EXERCISE AIM - Nothing but the lines from the line with "(163, 447) = (170, 346): grey" through the end of the data is to be copied, and each is to be copied exactly.

#### DATA SUPPLIED

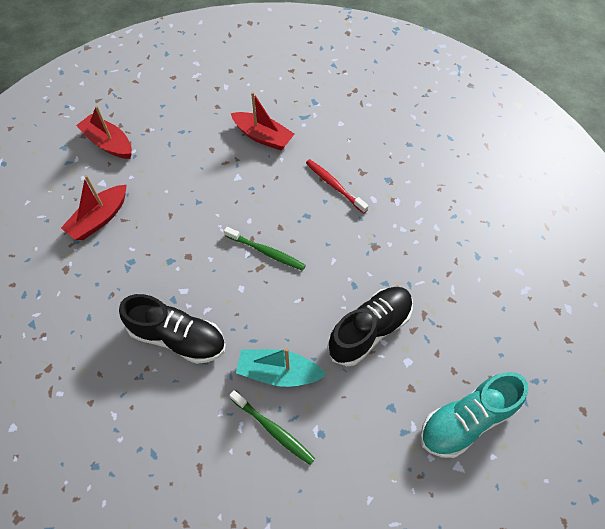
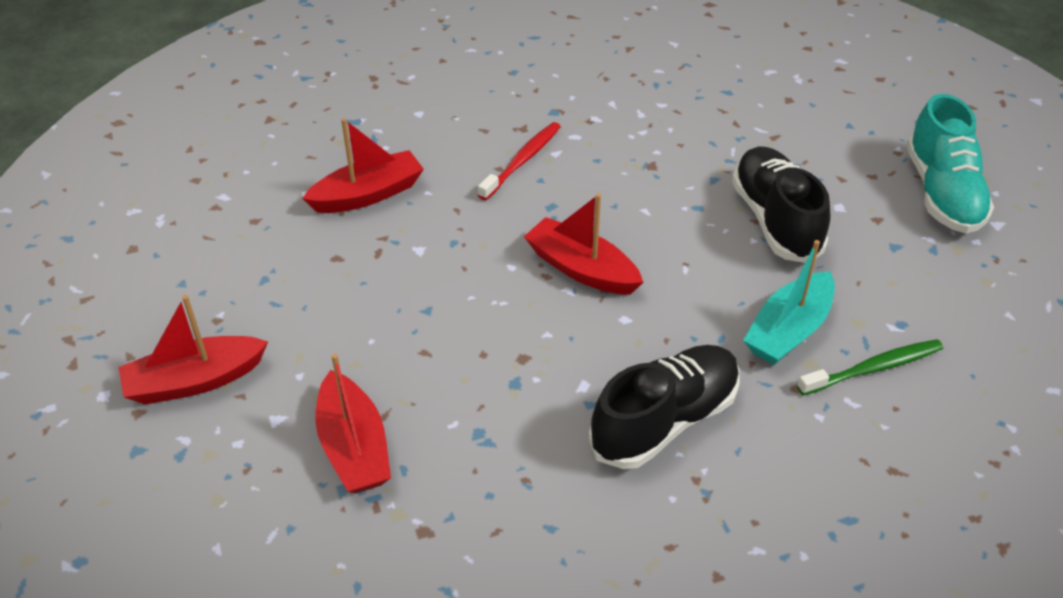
camera: 60 degrees left, 15 degrees down
(266, 252) = (582, 269): green toothbrush -> red boat
(334, 185) = (522, 161): red toothbrush -> red toothbrush turned 135 degrees clockwise

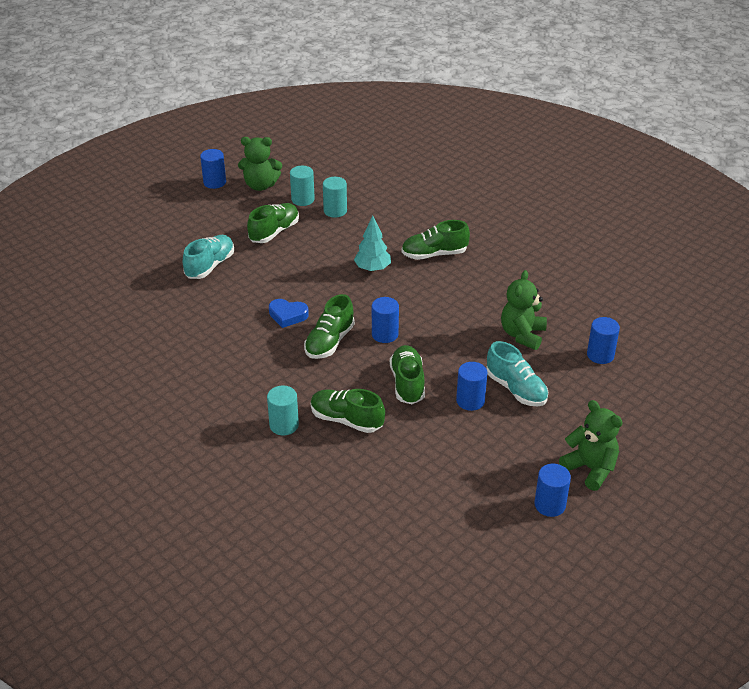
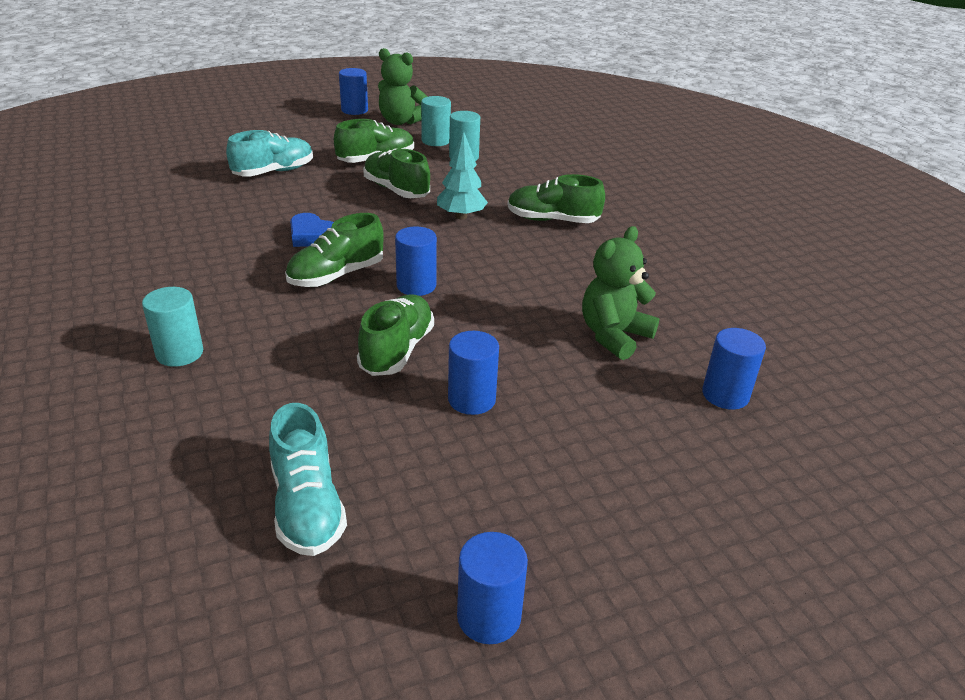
camera: 20 degrees right, 5 degrees down
(346, 420) = (269, 372): green shoe -> green shoe (396, 190)
(516, 389) = (555, 404): turquoise shoe -> turquoise shoe (307, 506)
(590, 468) = (608, 573): green teddy bear -> none

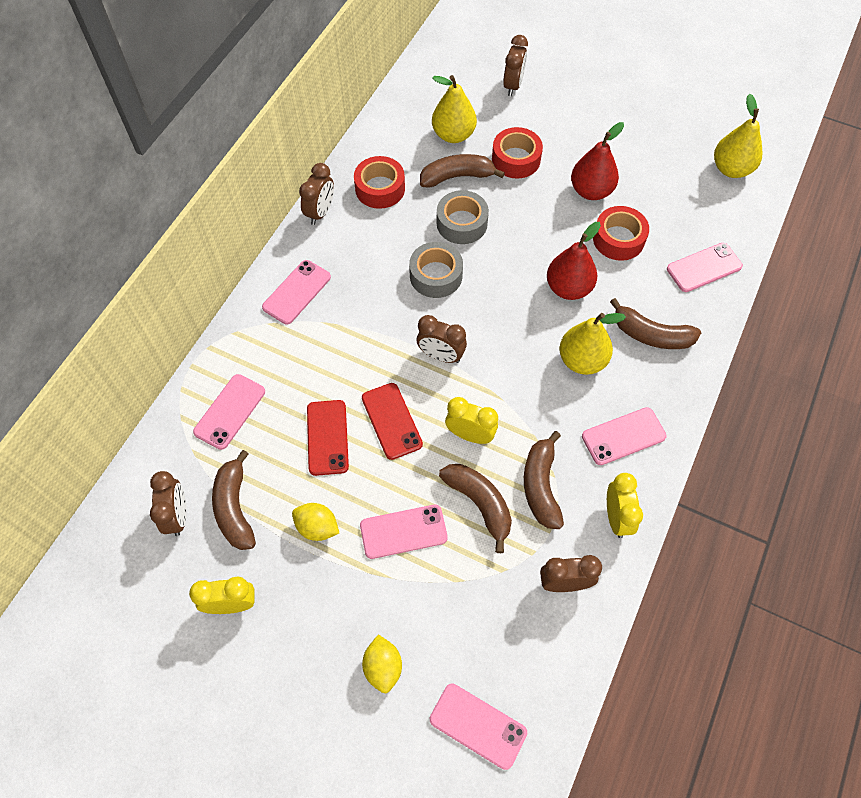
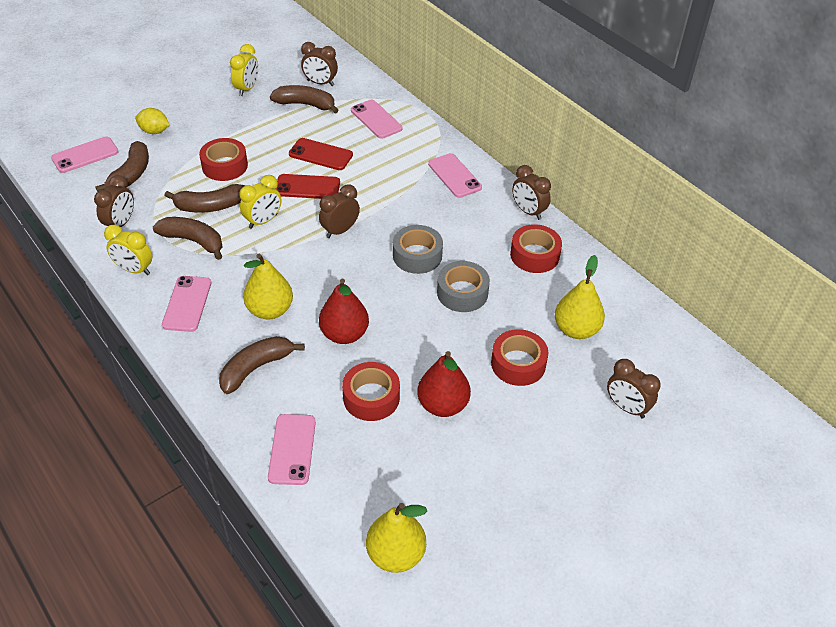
camera: 115 degrees right, 15 degrees down
(317, 527) = (262, 132): yellow lemon -> none
(403, 531) = (225, 166): pink phone -> red tape
(457, 177) = (519, 311): brown banana -> brown banana (131, 174)

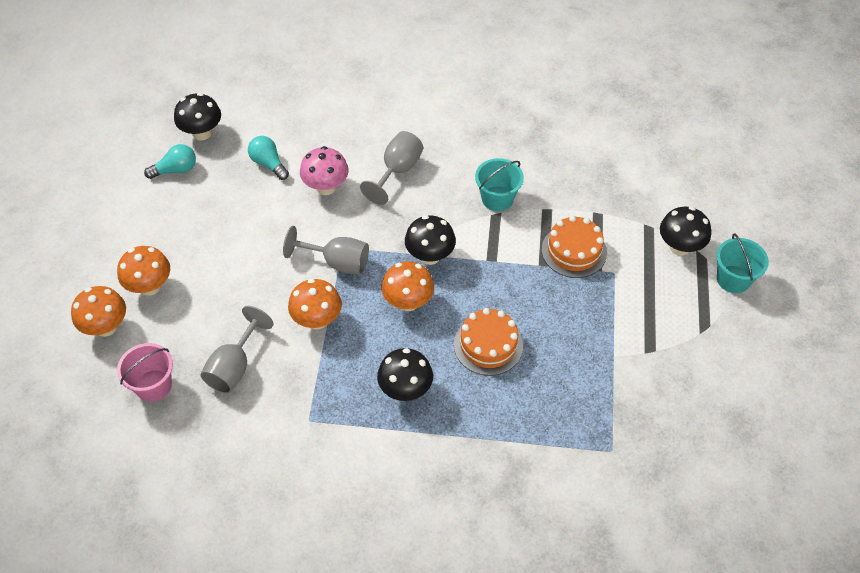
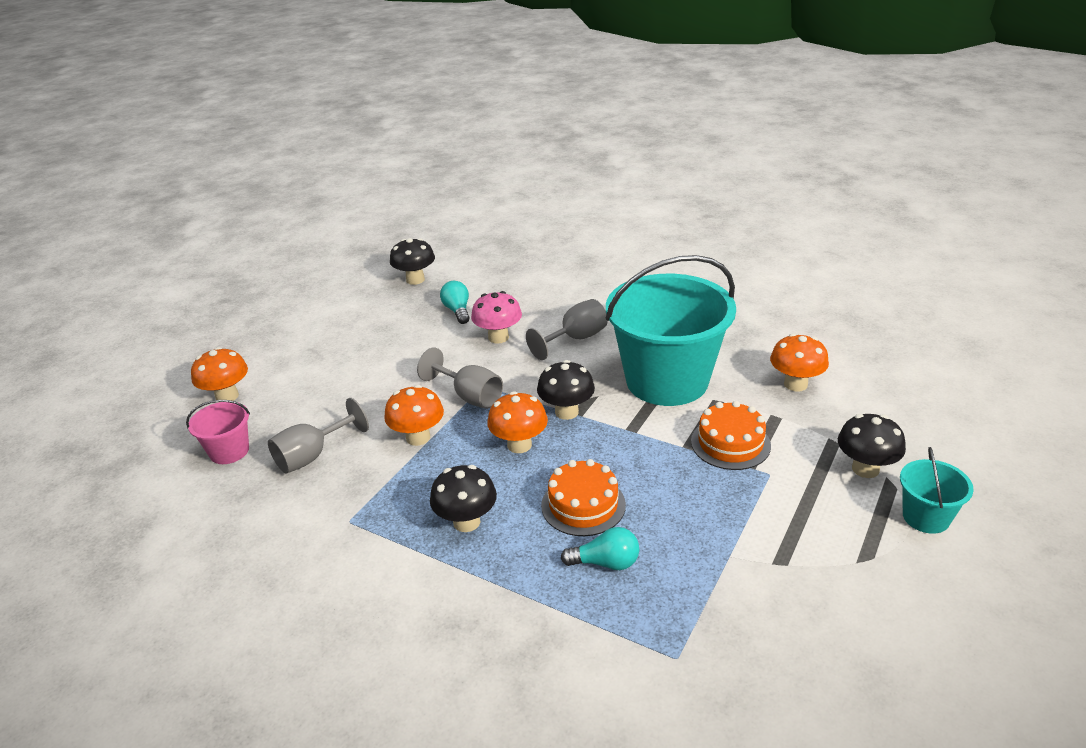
camera: 25 degrees right, 20 degrees down
(150, 286) = (287, 375): orange mushroom -> orange mushroom (795, 384)
(176, 170) = (374, 300): turquoise light bulb -> turquoise light bulb (606, 563)
(497, 198) = (667, 380): turquoise bucket -> turquoise bucket, size x2.28

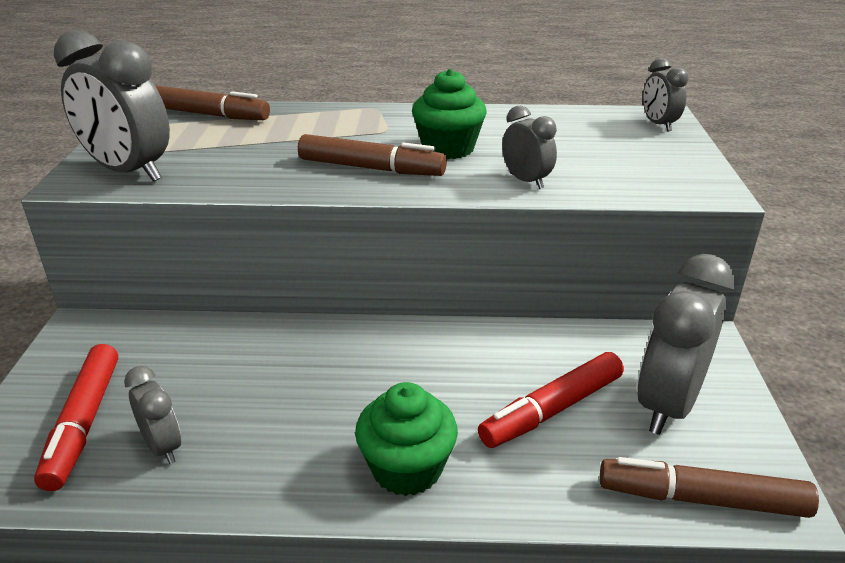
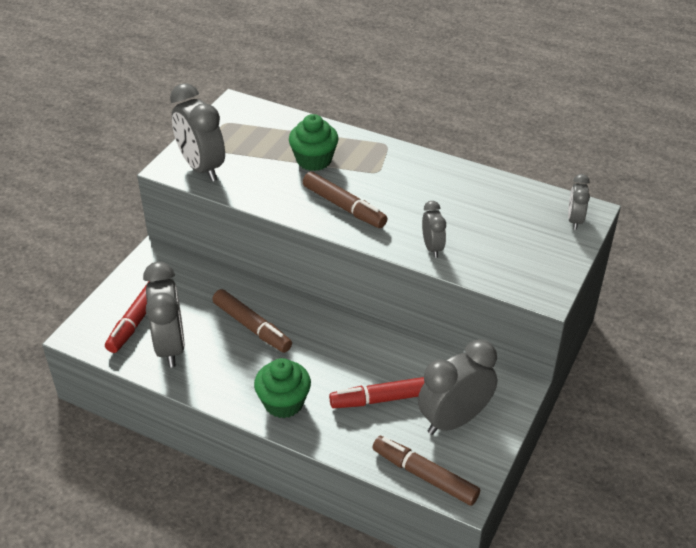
camera: 25 degrees right, 10 degrees up
(163, 447) = (170, 346): grey clock -> grey clock, size x1.89
(209, 115) = (273, 122): brown marker -> brown marker (252, 327)
(448, 148) = (405, 202): green cupcake -> green cupcake (314, 160)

########

OUTPUT -
(163, 447) = (170, 346): grey clock -> grey clock, size x1.89
(209, 115) = (273, 122): brown marker -> brown marker (252, 327)
(448, 148) = (405, 202): green cupcake -> green cupcake (314, 160)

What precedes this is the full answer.